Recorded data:
[Start of Attachment]

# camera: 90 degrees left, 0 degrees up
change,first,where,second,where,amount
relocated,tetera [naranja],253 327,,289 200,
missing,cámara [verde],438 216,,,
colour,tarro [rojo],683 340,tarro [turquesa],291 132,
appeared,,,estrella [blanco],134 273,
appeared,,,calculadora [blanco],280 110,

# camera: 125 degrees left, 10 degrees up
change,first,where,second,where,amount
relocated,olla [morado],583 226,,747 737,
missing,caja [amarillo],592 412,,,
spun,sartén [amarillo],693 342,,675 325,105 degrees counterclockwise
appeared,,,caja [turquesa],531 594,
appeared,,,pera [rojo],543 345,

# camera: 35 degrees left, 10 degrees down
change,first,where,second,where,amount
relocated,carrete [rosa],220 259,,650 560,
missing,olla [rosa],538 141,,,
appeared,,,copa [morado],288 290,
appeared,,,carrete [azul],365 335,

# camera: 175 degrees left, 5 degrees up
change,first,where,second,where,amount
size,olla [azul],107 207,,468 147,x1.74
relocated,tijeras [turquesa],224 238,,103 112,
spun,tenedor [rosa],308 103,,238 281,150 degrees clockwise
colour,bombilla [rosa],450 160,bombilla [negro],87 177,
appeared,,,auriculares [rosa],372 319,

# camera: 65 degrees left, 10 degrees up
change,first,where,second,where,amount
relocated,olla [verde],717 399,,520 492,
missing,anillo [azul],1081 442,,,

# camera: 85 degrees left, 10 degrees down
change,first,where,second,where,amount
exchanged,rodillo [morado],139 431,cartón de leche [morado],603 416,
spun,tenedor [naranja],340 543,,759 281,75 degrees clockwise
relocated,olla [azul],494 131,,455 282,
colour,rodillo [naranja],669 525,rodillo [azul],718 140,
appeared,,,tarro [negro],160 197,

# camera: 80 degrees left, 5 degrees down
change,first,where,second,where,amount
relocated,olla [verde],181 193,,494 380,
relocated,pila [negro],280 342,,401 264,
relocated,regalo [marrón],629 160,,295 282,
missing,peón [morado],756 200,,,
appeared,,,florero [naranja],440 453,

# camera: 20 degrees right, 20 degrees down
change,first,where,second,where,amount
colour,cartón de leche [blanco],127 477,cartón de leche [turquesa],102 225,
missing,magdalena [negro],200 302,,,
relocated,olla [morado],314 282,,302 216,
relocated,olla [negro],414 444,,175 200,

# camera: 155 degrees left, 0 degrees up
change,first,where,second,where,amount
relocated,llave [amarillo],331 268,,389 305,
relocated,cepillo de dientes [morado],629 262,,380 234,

[End of Attachment]

> [YOUR INSTRUCTIONS] Repeat each record exactly, leaving nothing out.

> [WRITTEN ANSWER]
# camera: 90 degrees left, 0 degrees up
change,first,where,second,where,amount
relocated,tetera [naranja],253 327,,289 200,
missing,cámara [verde],438 216,,,
colour,tarro [rojo],683 340,tarro [turquesa],291 132,
appeared,,,estrella [blanco],134 273,
appeared,,,calculadora [blanco],280 110,

# camera: 125 degrees left, 10 degrees up
change,first,where,second,where,amount
relocated,olla [morado],583 226,,747 737,
missing,caja [amarillo],592 412,,,
spun,sartén [amarillo],693 342,,675 325,105 degrees counterclockwise
appeared,,,caja [turquesa],531 594,
appeared,,,pera [rojo],543 345,

# camera: 35 degrees left, 10 degrees down
change,first,where,second,where,amount
relocated,carrete [rosa],220 259,,650 560,
missing,olla [rosa],538 141,,,
appeared,,,copa [morado],288 290,
appeared,,,carrete [azul],365 335,

# camera: 175 degrees left, 5 degrees up
change,first,where,second,where,amount
size,olla [azul],107 207,,468 147,x1.74
relocated,tijeras [turquesa],224 238,,103 112,
spun,tenedor [rosa],308 103,,238 281,150 degrees clockwise
colour,bombilla [rosa],450 160,bombilla [negro],87 177,
appeared,,,auriculares [rosa],372 319,

# camera: 65 degrees left, 10 degrees up
change,first,where,second,where,amount
relocated,olla [verde],717 399,,520 492,
missing,anillo [azul],1081 442,,,

# camera: 85 degrees left, 10 degrees down
change,first,where,second,where,amount
exchanged,rodillo [morado],139 431,cartón de leche [morado],603 416,
spun,tenedor [naranja],340 543,,759 281,75 degrees clockwise
relocated,olla [azul],494 131,,455 282,
colour,rodillo [naranja],669 525,rodillo [azul],718 140,
appeared,,,tarro [negro],160 197,

# camera: 80 degrees left, 5 degrees down
change,first,where,second,where,amount
relocated,olla [verde],181 193,,494 380,
relocated,pila [negro],280 342,,401 264,
relocated,regalo [marrón],629 160,,295 282,
missing,peón [morado],756 200,,,
appeared,,,florero [naranja],440 453,

# camera: 20 degrees right, 20 degrees down
change,first,where,second,where,amount
colour,cartón de leche [blanco],127 477,cartón de leche [turquesa],102 225,
missing,magdalena [negro],200 302,,,
relocated,olla [morado],314 282,,302 216,
relocated,olla [negro],414 444,,175 200,

# camera: 155 degrees left, 0 degrees up
change,first,where,second,where,amount
relocated,llave [amarillo],331 268,,389 305,
relocated,cepillo de dientes [morado],629 262,,380 234,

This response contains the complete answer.